Directions for this task:
If a line below falls between the line with "none -> tan brick H12 level 2" and the line with "lime cone H8 level 2 -> lime cone H12 level 3", or is one of those two, output it exactly; output nothing else and no pictures.

[Excerpted data — start]

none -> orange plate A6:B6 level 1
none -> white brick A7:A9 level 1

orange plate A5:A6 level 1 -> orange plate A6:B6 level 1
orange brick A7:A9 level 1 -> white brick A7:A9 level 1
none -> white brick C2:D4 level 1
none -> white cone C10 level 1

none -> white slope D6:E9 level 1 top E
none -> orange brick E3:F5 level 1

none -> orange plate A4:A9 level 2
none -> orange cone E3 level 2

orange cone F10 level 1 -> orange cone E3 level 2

[Excerpted data — finish]
[Excerpted data — start]

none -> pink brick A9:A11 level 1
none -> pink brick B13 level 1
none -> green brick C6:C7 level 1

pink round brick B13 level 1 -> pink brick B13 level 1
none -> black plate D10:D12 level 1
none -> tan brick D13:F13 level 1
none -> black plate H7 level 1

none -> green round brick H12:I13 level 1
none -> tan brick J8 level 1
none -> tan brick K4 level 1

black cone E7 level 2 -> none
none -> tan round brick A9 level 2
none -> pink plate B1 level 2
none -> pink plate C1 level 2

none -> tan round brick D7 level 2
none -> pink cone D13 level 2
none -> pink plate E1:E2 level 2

[Excerpted data — finish]
[Excerpted data — start]

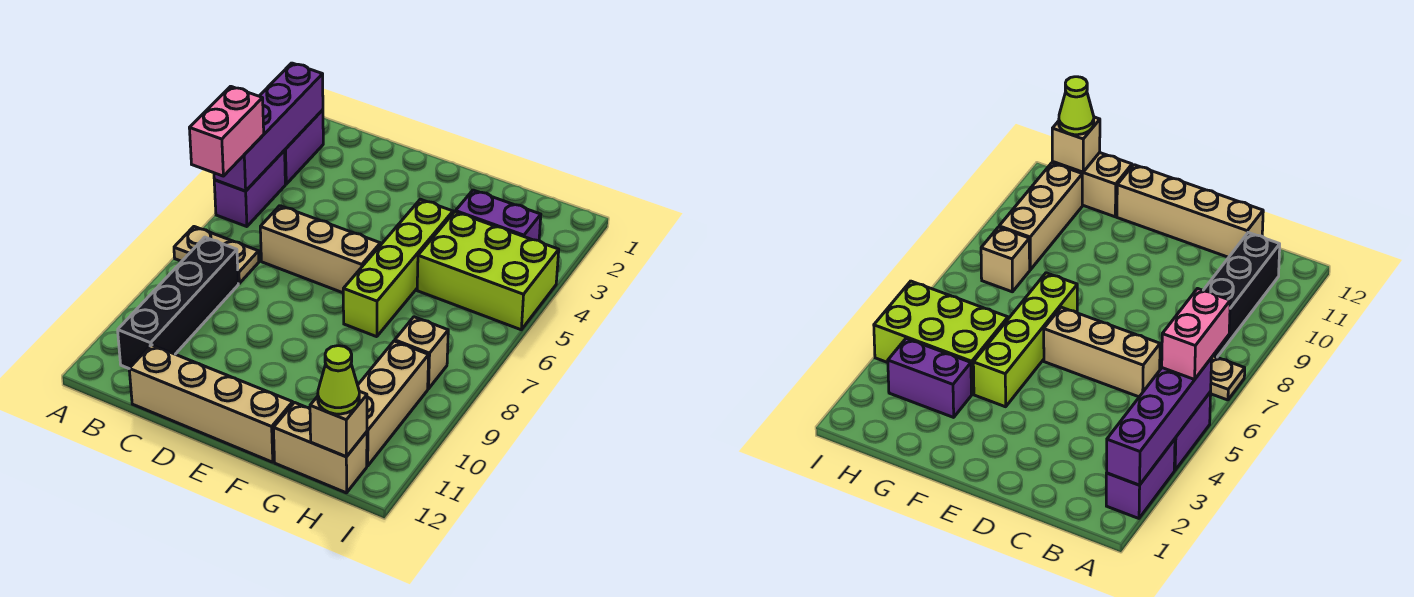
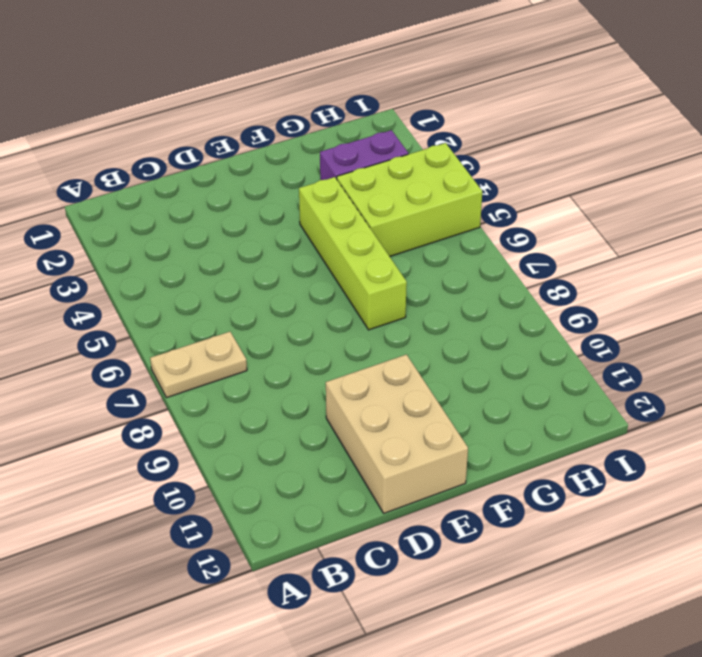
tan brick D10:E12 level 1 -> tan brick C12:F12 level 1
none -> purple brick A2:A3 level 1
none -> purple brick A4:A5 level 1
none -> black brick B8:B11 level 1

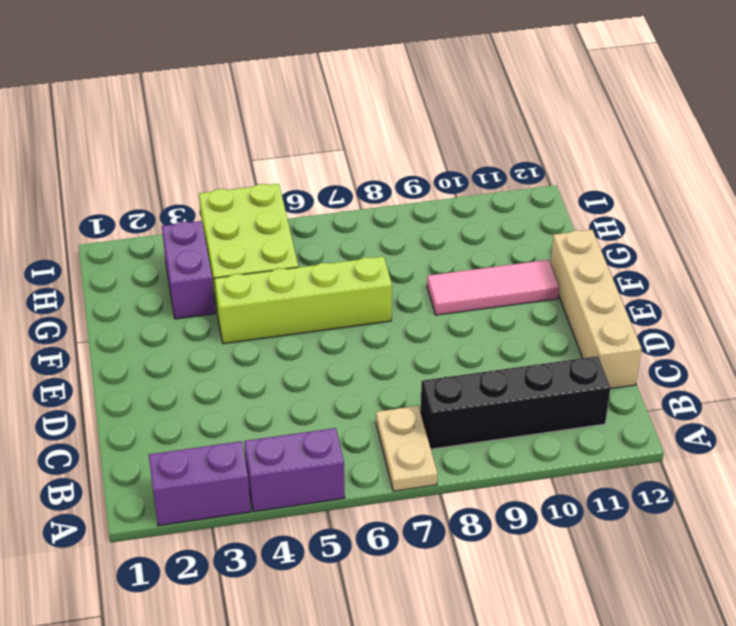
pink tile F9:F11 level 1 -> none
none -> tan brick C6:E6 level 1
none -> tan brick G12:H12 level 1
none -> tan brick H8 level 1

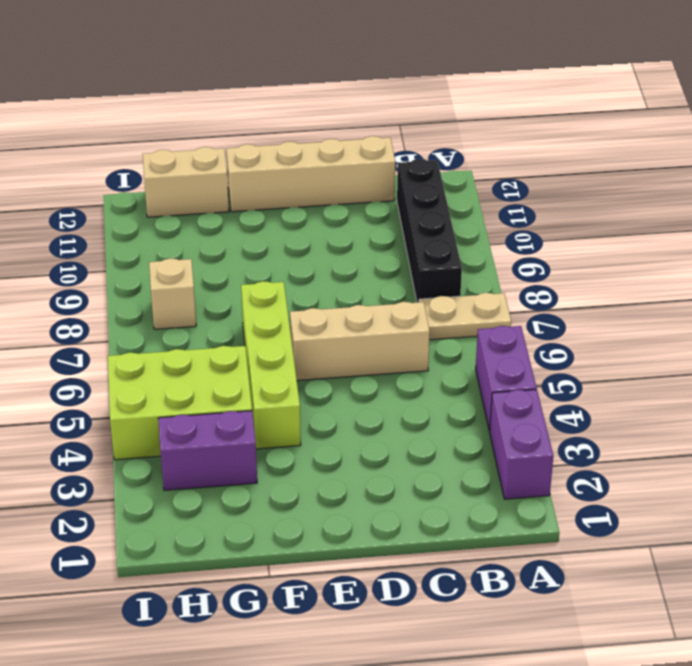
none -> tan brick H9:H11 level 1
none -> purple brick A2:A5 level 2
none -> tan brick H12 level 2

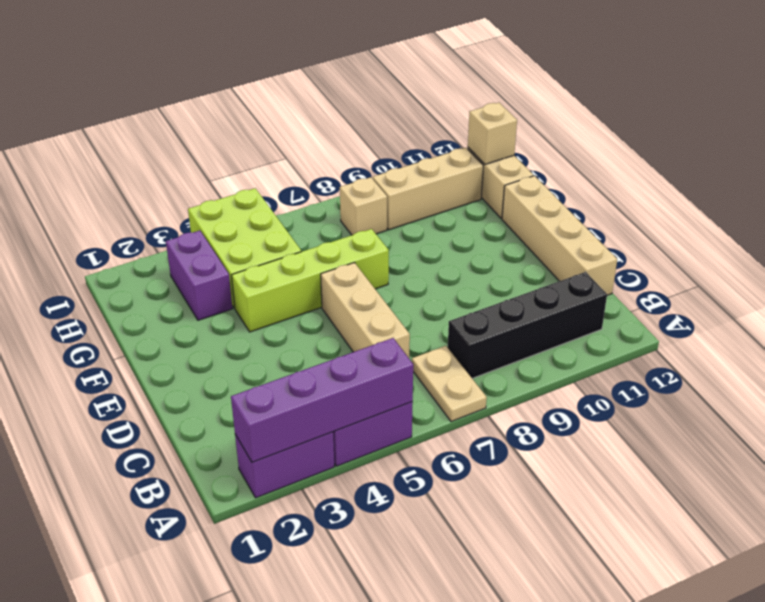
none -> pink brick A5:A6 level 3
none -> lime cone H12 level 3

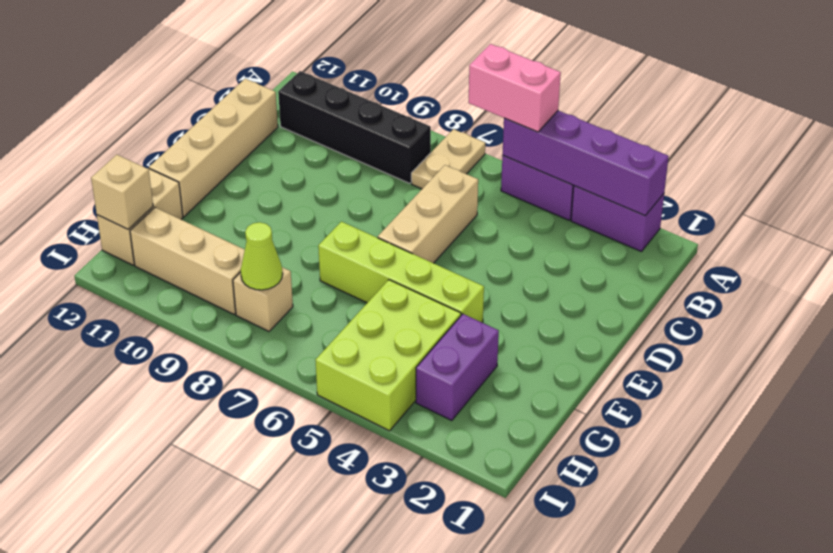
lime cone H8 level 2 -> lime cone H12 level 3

[Excerpted data — finish]

The answer:
none -> tan brick H12 level 2

none -> pink brick A5:A6 level 3
none -> lime cone H12 level 3

lime cone H8 level 2 -> lime cone H12 level 3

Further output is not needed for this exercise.